Text only, exactly as given: reproduce the entries below without their pictures.

*** Opening of Task material ***

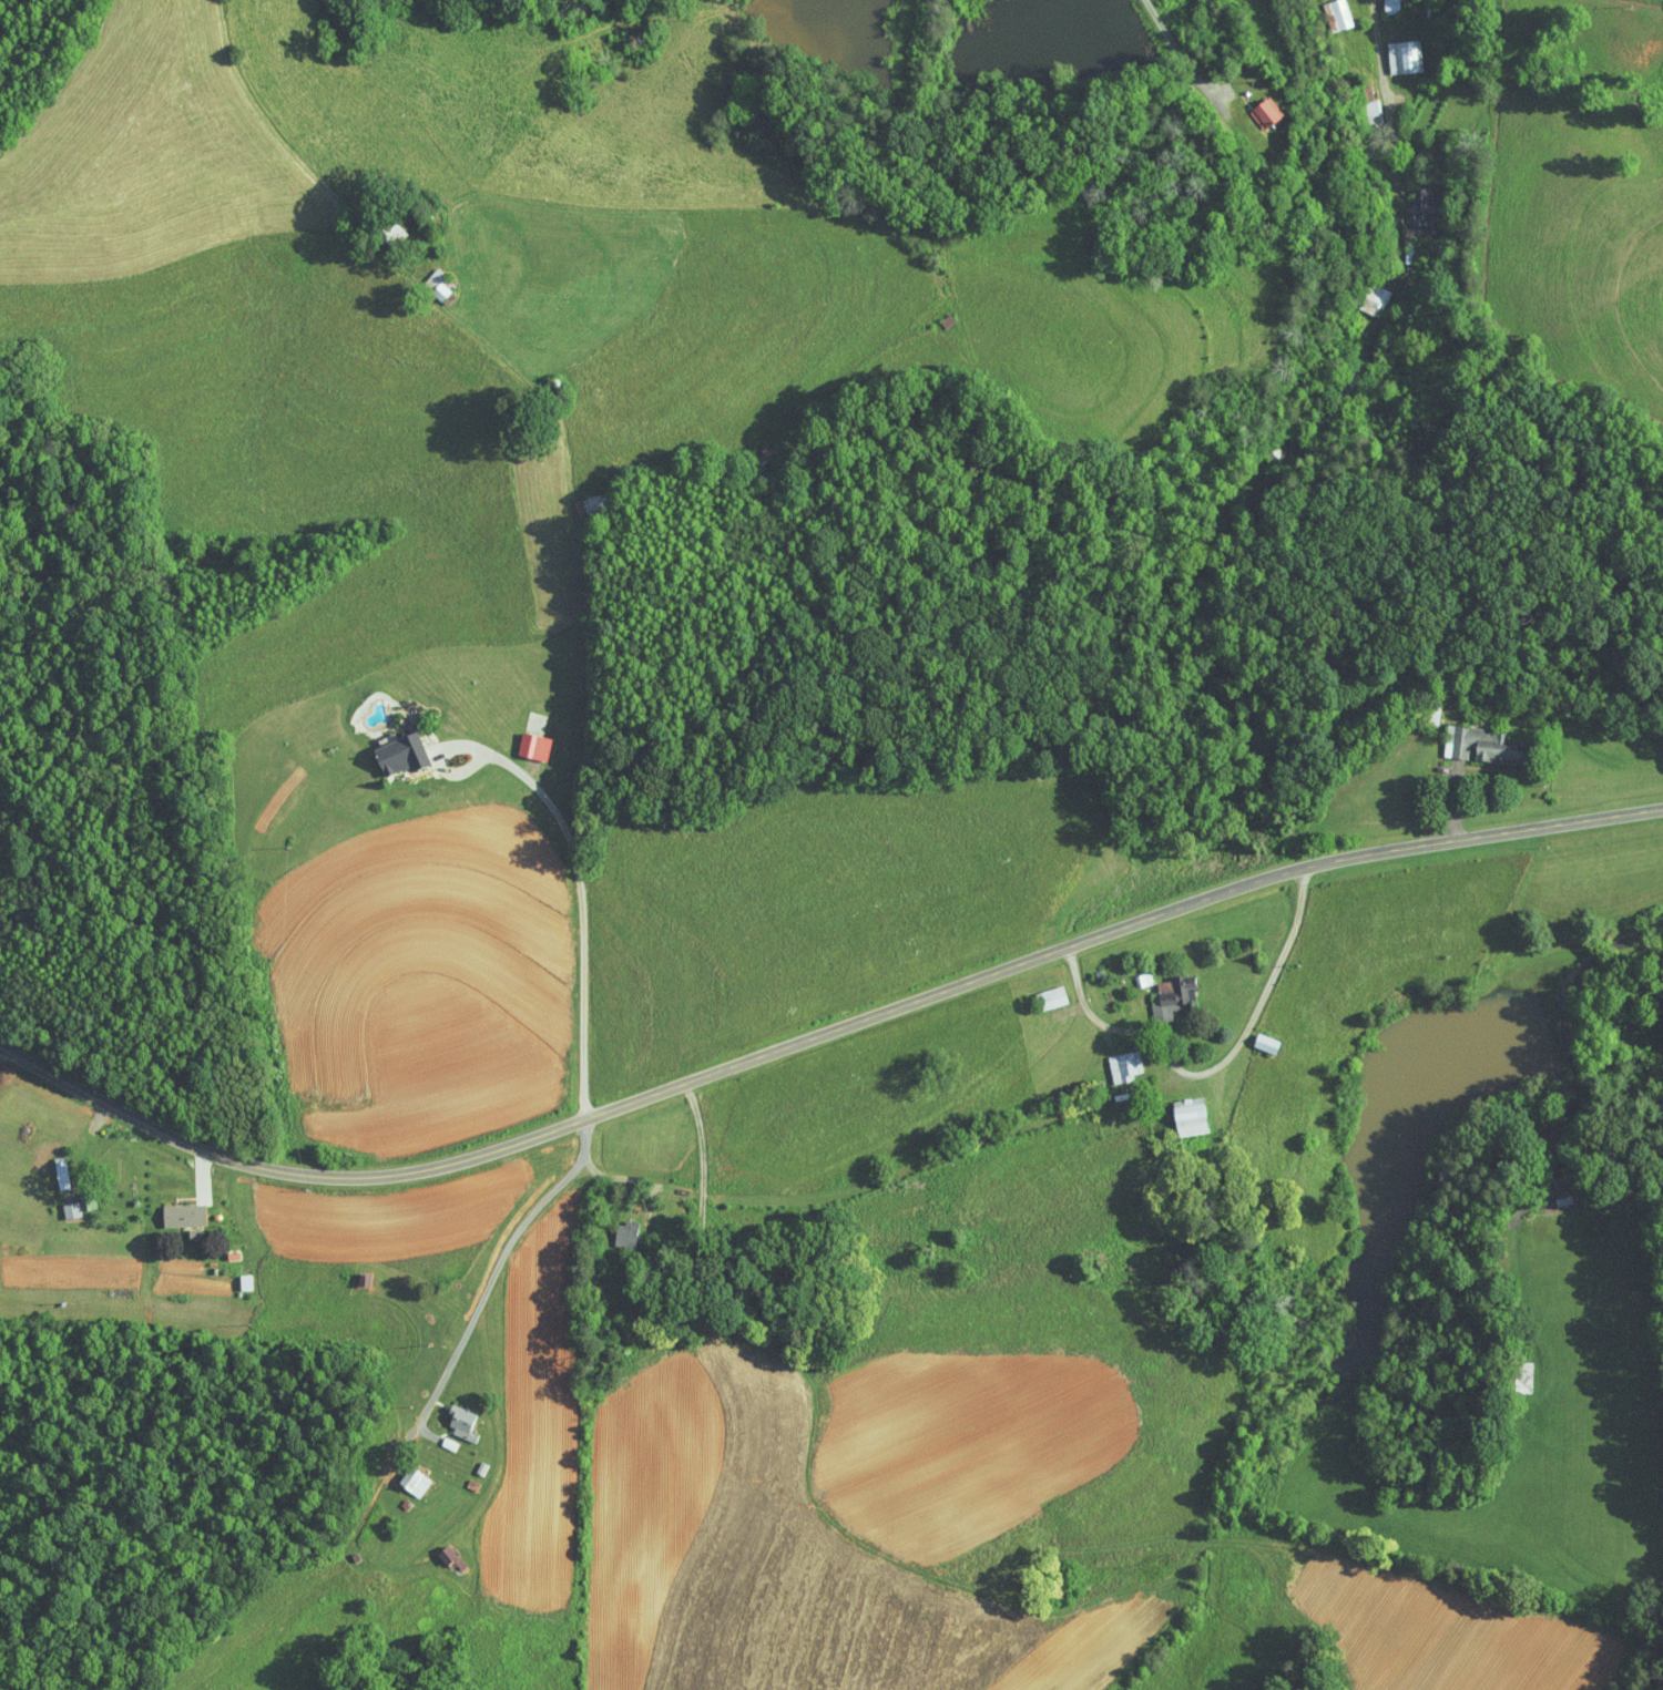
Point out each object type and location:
building: (1381, 2)
building: (1327, 11)
building: (1392, 49)
road: (1182, 57)
building: (1259, 106)
road: (1393, 115)
building: (1414, 204)
road: (383, 249)
building: (431, 278)
building: (1362, 292)
building: (1473, 738)
building: (526, 739)
building: (396, 748)
road: (581, 917)
road: (1571, 985)
building: (1164, 990)
road: (822, 1036)
road: (2, 1052)
building: (1114, 1060)
road: (1215, 1067)
building: (1183, 1110)
building: (52, 1166)
building: (62, 1203)
building: (176, 1209)
building: (615, 1228)
building: (237, 1276)
road: (480, 1303)
building: (453, 1416)
building: (406, 1475)

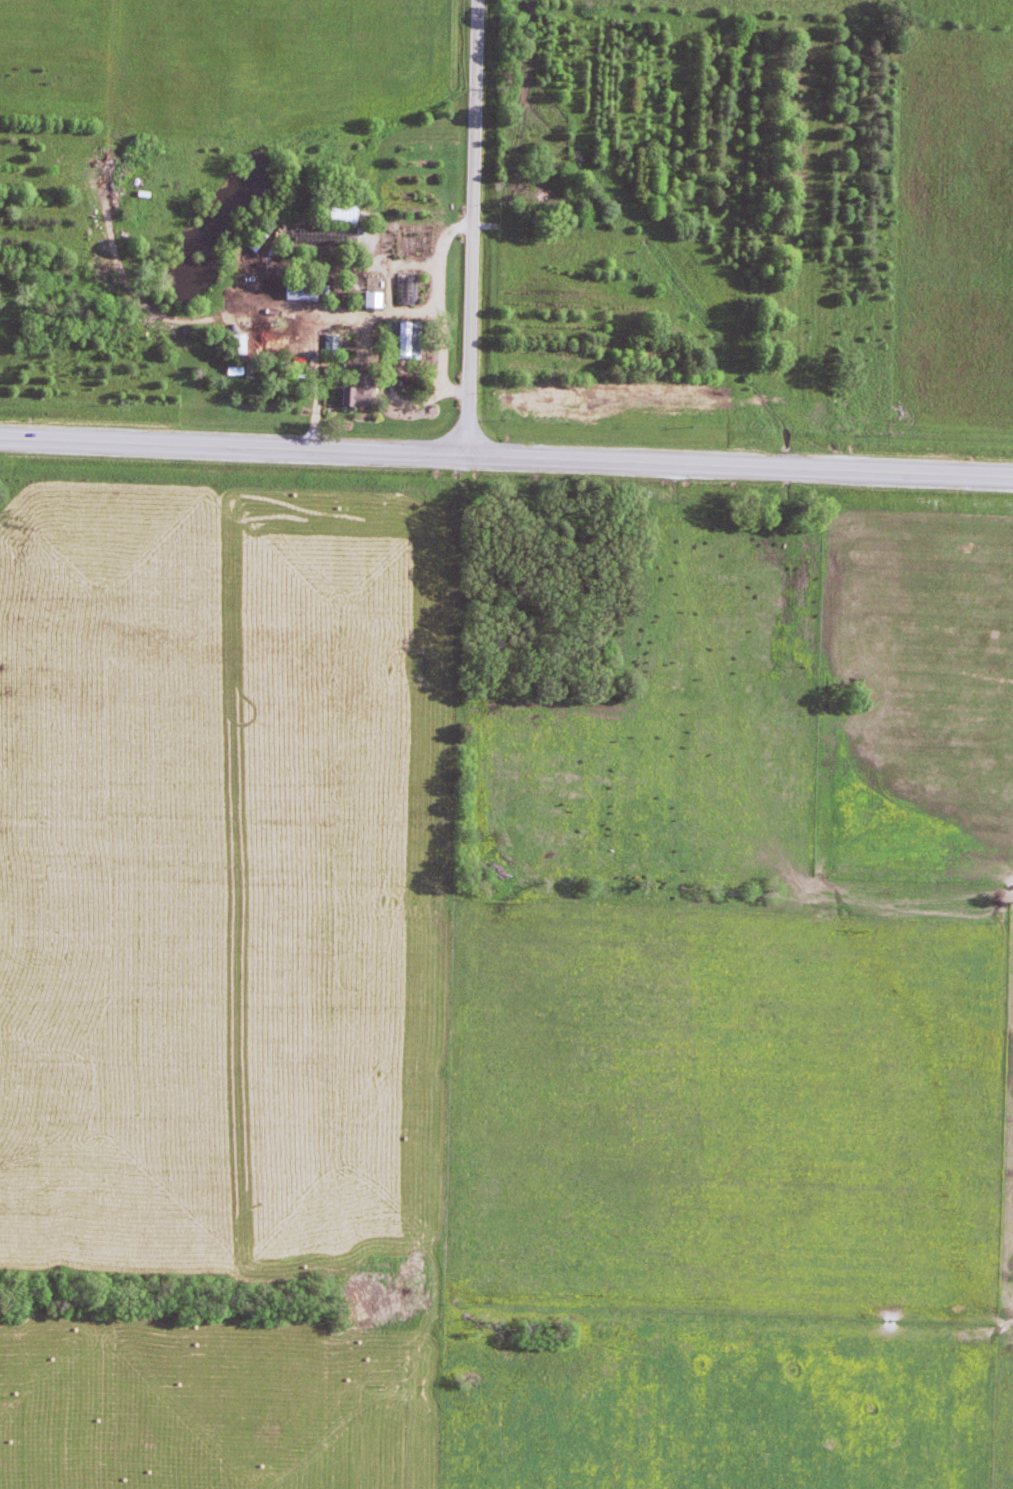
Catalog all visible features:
road: (467, 229)
road: (410, 268)
building: (297, 290)
road: (384, 291)
building: (401, 292)
building: (368, 306)
road: (434, 314)
road: (150, 320)
building: (398, 343)
building: (234, 346)
road: (370, 373)
building: (229, 374)
building: (244, 374)
road: (308, 386)
building: (351, 392)
road: (506, 460)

*** Close of Task material ***

Solution for this exercise:
Point out each object type and location:
building: (1381, 2)
building: (1327, 11)
building: (1392, 49)
road: (1182, 57)
building: (1259, 106)
road: (1393, 115)
building: (1414, 204)
road: (383, 249)
building: (431, 278)
building: (1362, 292)
building: (1473, 738)
building: (526, 739)
building: (396, 748)
road: (581, 917)
road: (1571, 985)
building: (1164, 990)
road: (822, 1036)
road: (2, 1052)
building: (1114, 1060)
road: (1215, 1067)
building: (1183, 1110)
building: (52, 1166)
building: (62, 1203)
building: (176, 1209)
building: (615, 1228)
building: (237, 1276)
road: (480, 1303)
building: (453, 1416)
building: (406, 1475)

Catalog all visible features:
road: (467, 229)
road: (410, 268)
building: (297, 290)
road: (384, 291)
building: (401, 292)
building: (368, 306)
road: (434, 314)
road: (150, 320)
building: (398, 343)
building: (234, 346)
road: (370, 373)
building: (229, 374)
building: (244, 374)
road: (308, 386)
building: (351, 392)
road: (506, 460)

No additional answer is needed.